> _What you need to do_
For this exercise, print the listing below exactly, without its pictures.

⁂

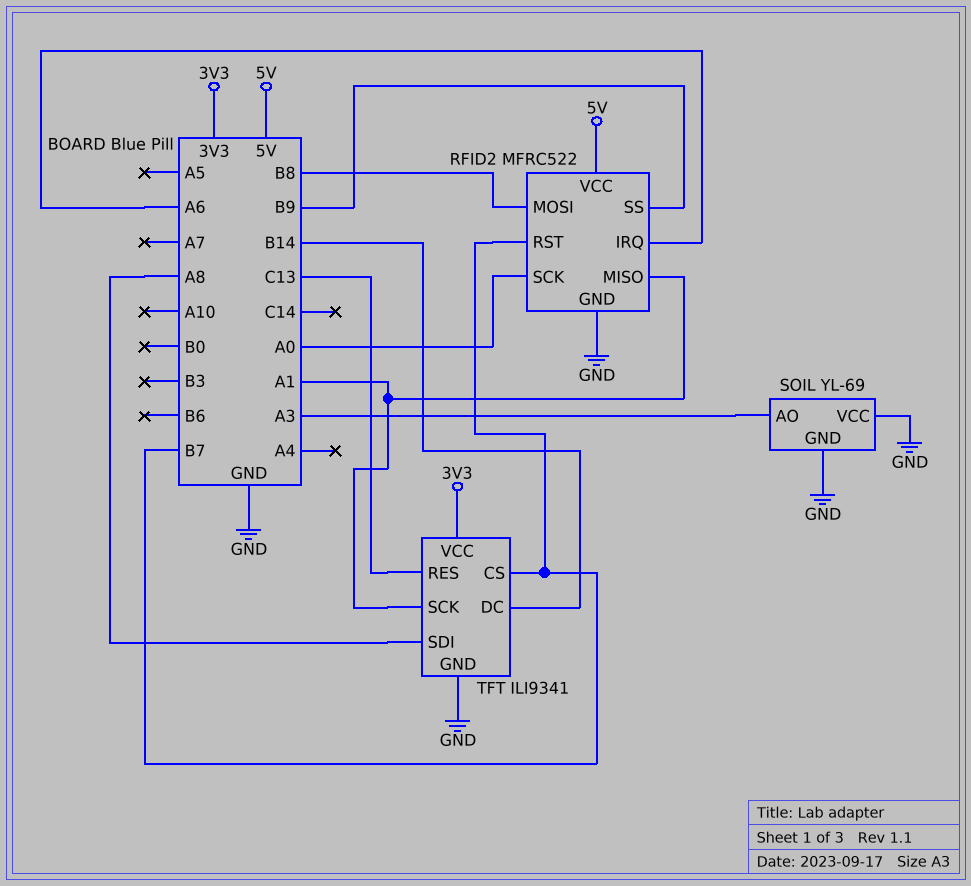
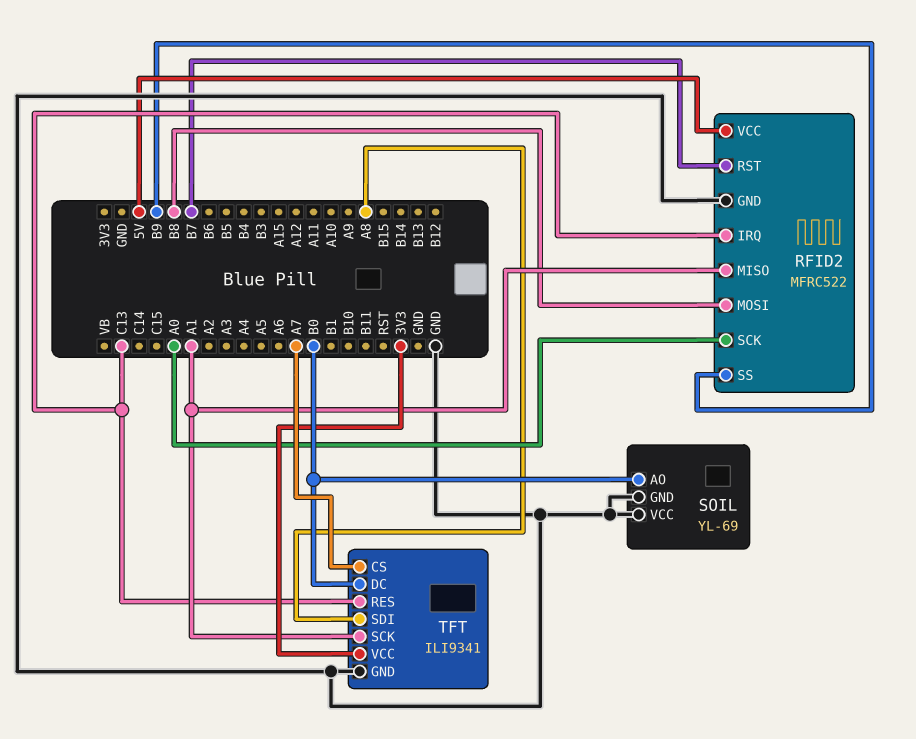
RFID2 pin IRQ: A6 -> C13
SOIL pin AO: A3 -> B0
TFT pin CS: B7 -> A7
TFT pin DC: B14 -> B0

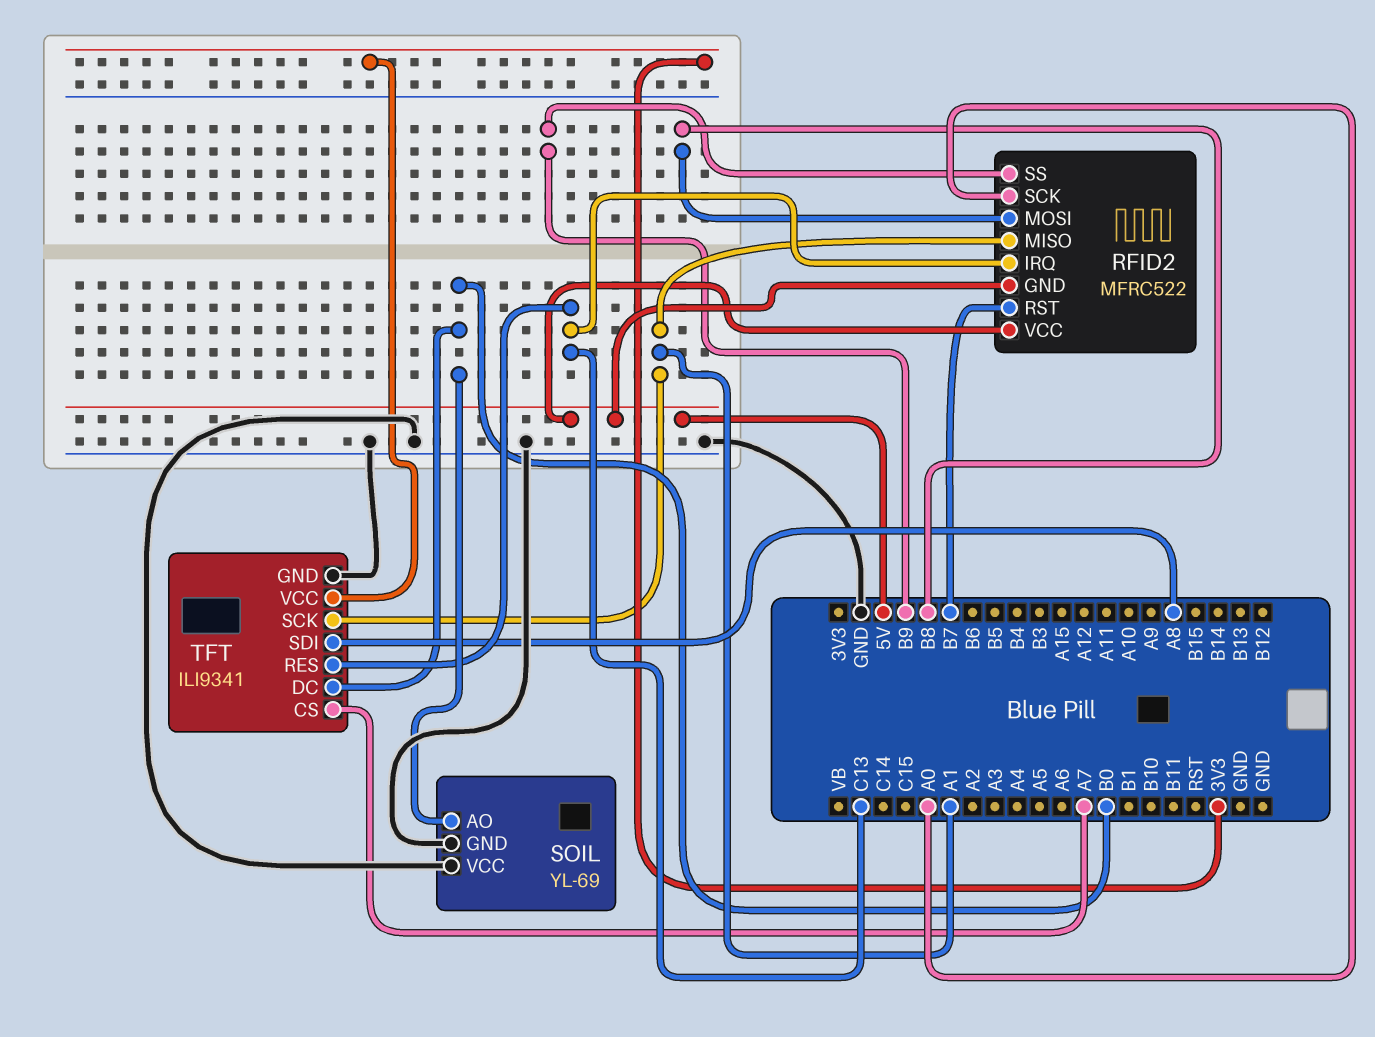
RFID2 pin GND: GND -> 5V

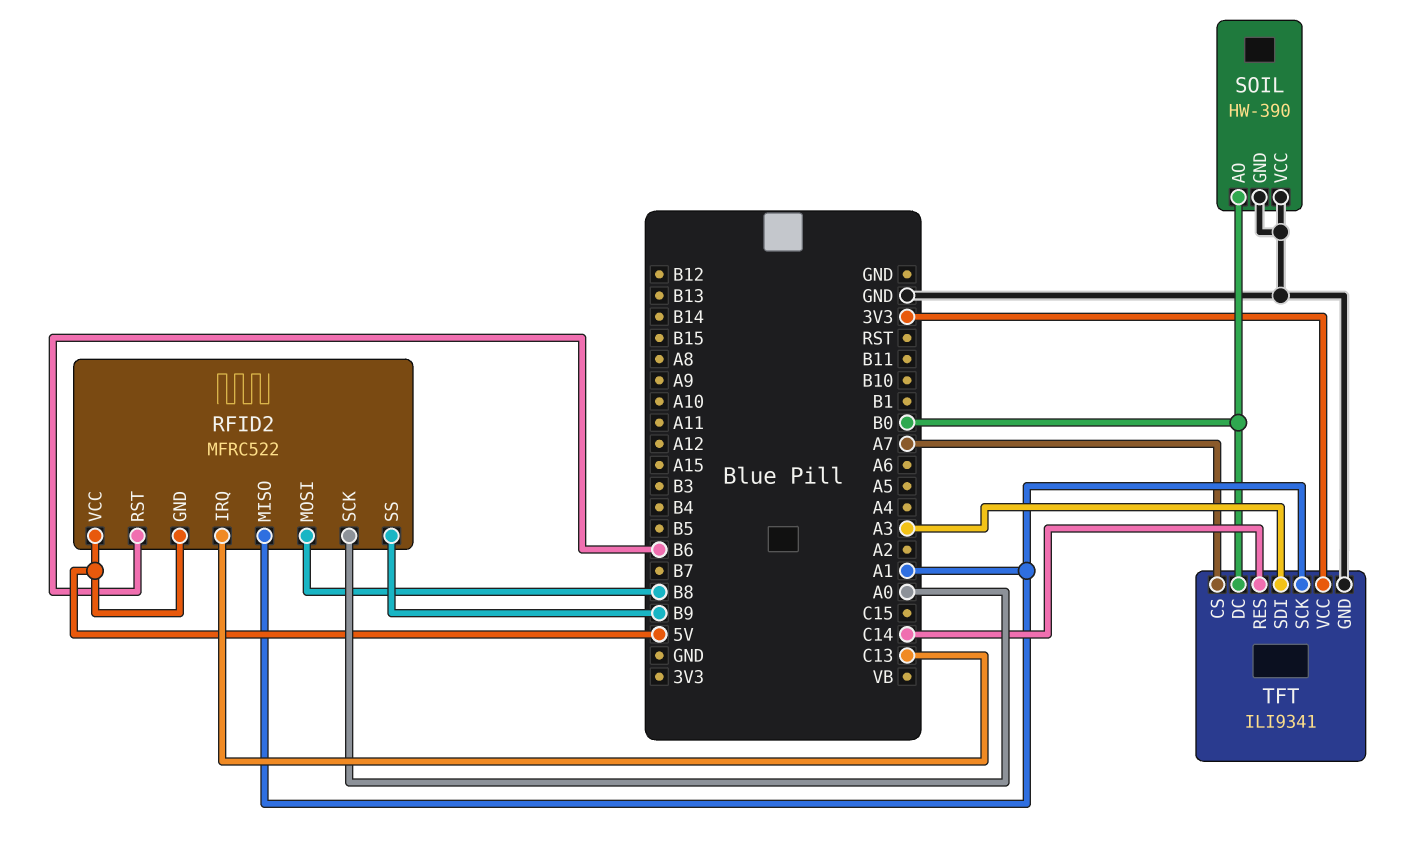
RFID2 pin RST: B7 -> B6
SOIL: YL-69 -> HW-390
TFT pin RES: C13 -> C14
TFT pin SDI: A8 -> A3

⁂

> _Answer section_
RFID2 pin IRQ: A6 -> C13
SOIL pin AO: A3 -> B0
TFT pin CS: B7 -> A7
TFT pin DC: B14 -> B0

RFID2 pin GND: GND -> 5V

RFID2 pin RST: B7 -> B6
SOIL: YL-69 -> HW-390
TFT pin RES: C13 -> C14
TFT pin SDI: A8 -> A3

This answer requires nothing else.